======== EXTRACTED INFORMATION
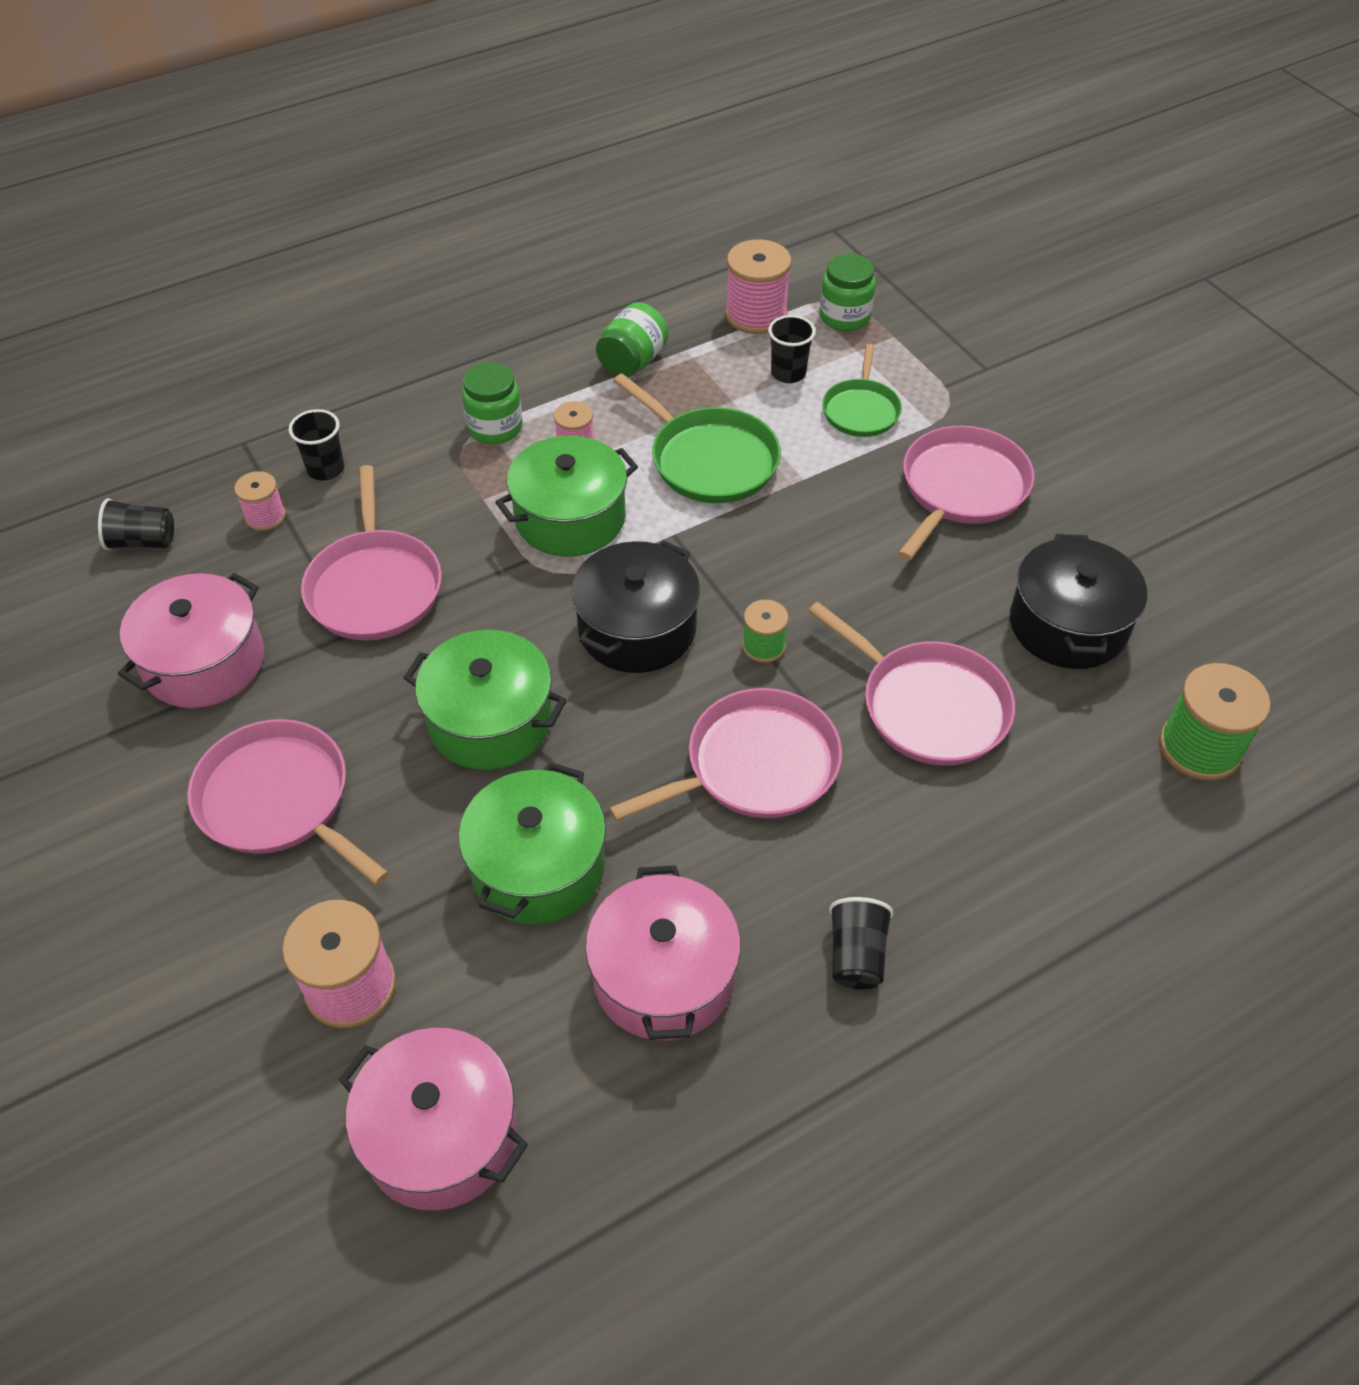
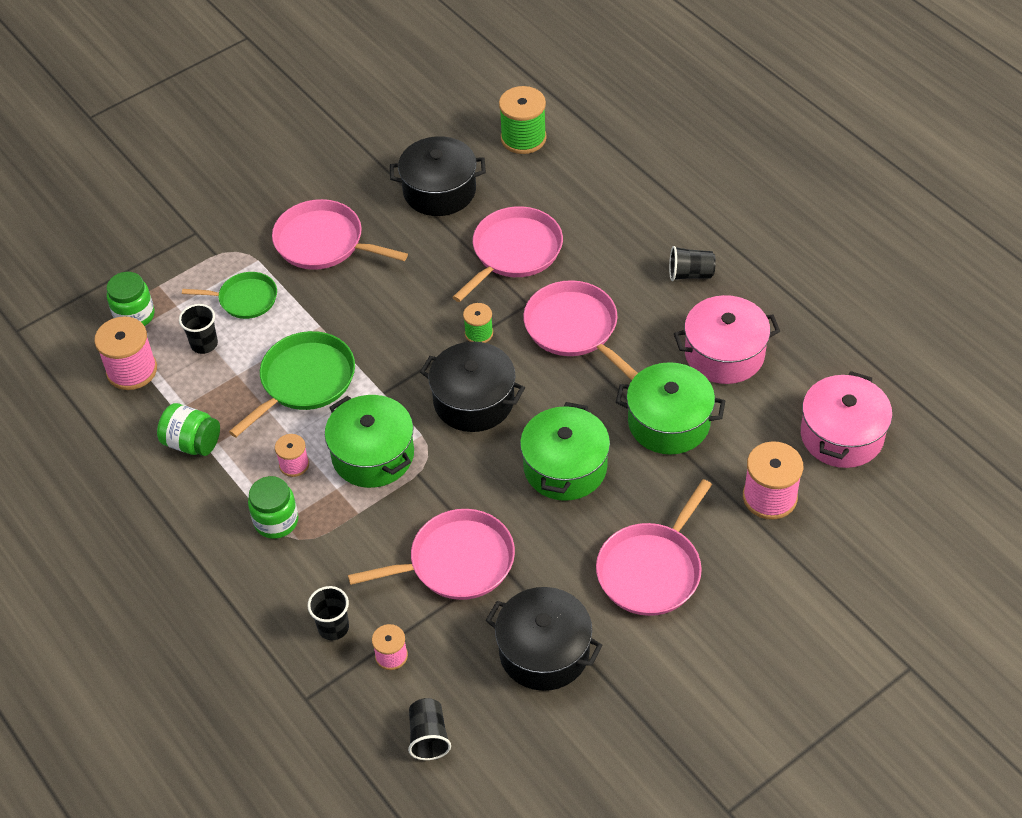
camera: 95 degrees left, 0 degrees up
(204, 662) = (544, 651): pink pot -> black pot

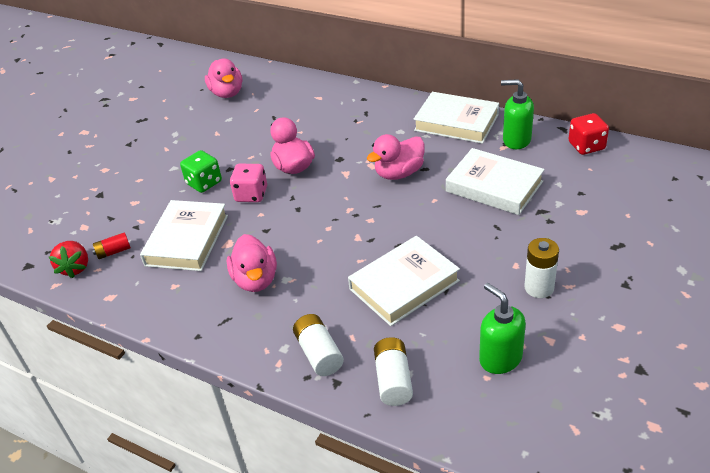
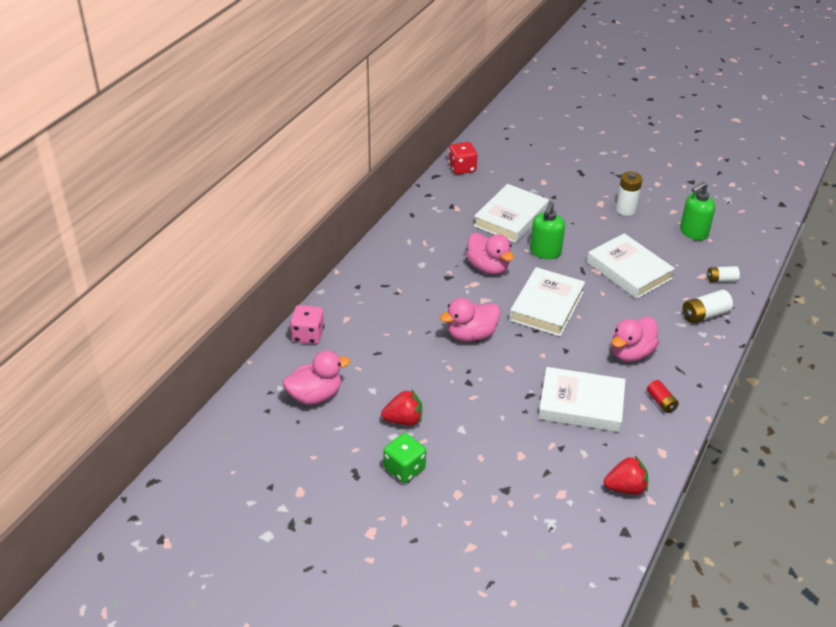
camera: 95 degrees left, 0 degrees up
(113, 252) = (600, 460): red battery -> red battery (661, 402)
(191, 137) = (403, 420): none -> red strawberry
(204, 183) = (491, 400): green dice -> green dice (404, 468)
(251, 194) = (513, 363): pink dice -> pink dice (308, 335)
(256, 280) = (631, 353): pink duck -> pink duck turned 150 degrees clockwise
(393, 380) = (721, 279): white battery -> white battery, size x0.66
(456, 122) = (414, 230): white book -> white book (546, 306)
(516, 140) = (448, 200): green soap dispenser -> green soap dispenser (545, 252)

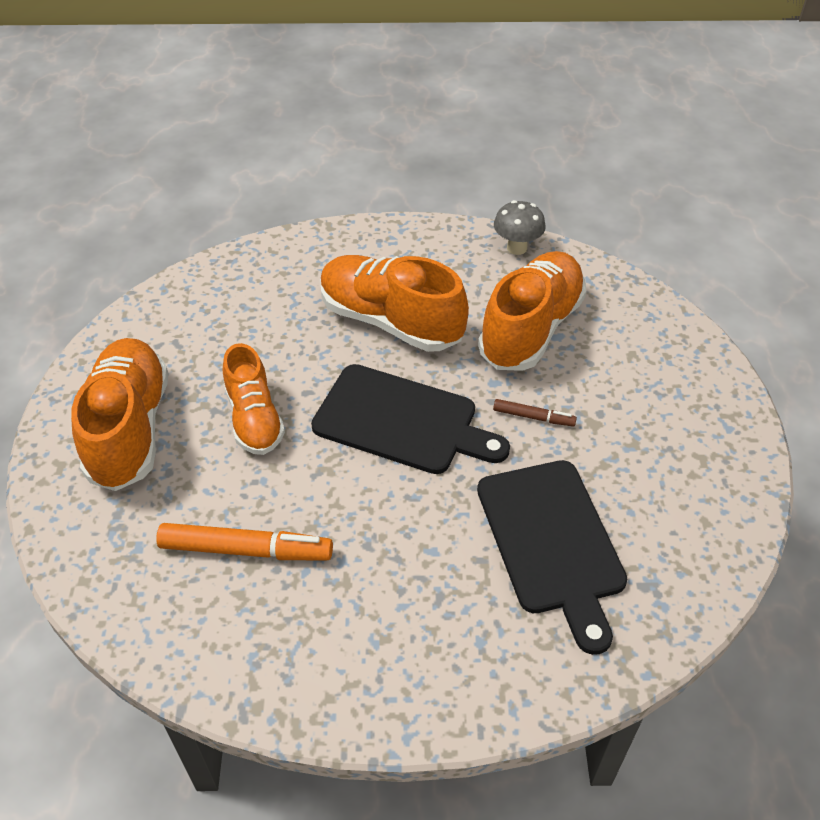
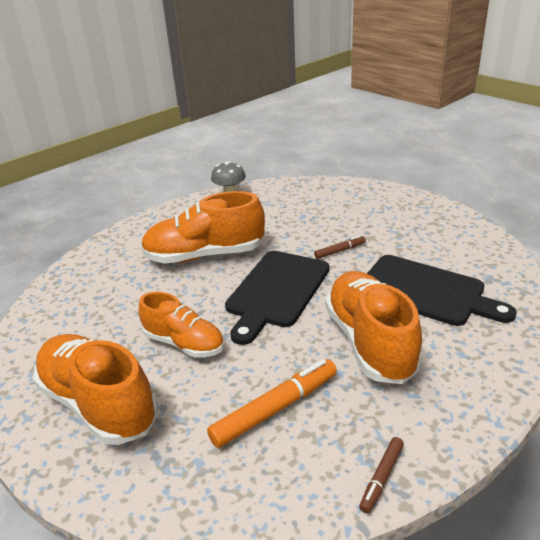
camera: 40 degrees left, 15 degrees down
(245, 687) = (381, 477): none -> brown marker
(402, 421) = (276, 291): black cutting board -> black cutting board turned 135 degrees clockwise
(531, 329) = (285, 220): orange shoe -> orange shoe (370, 342)

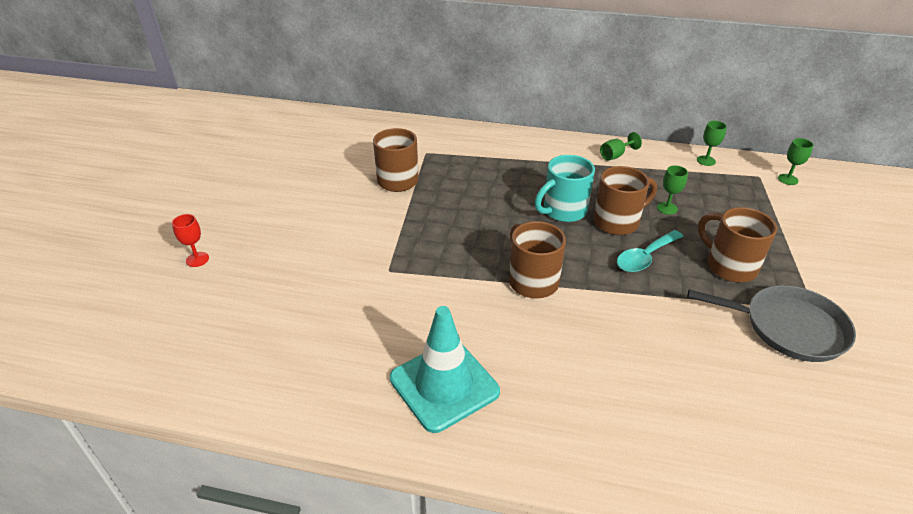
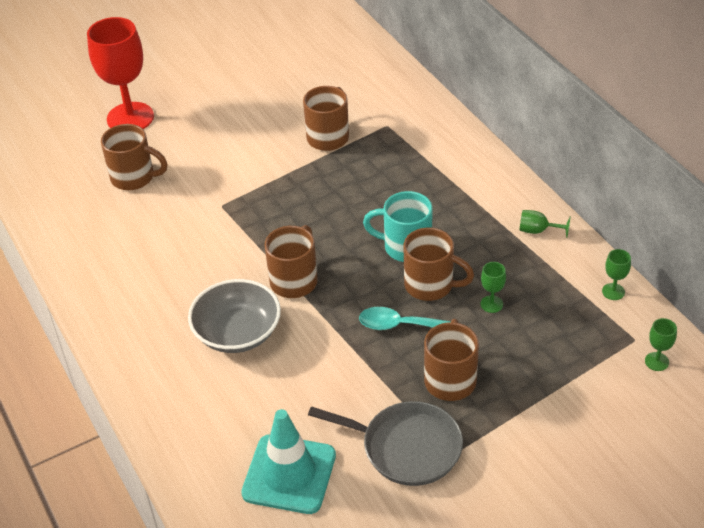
camera: 50 degrees right, 5 degrees up
(197, 259) = (130, 118): red goblet -> red goblet, size x2.47
(274, 300) = (134, 177): none -> brown mug
(444, 385) = (146, 301): turquoise traffic cone -> turquoise traffic cone (289, 474)
(557, 348) = (237, 333): none -> grey bowl
(788, 327) = (406, 447): grey pan -> grey pan turned 45 degrees counterclockwise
================
Looking at the entries, state how many lines hold the string "turned", with the number as the sole reply.

3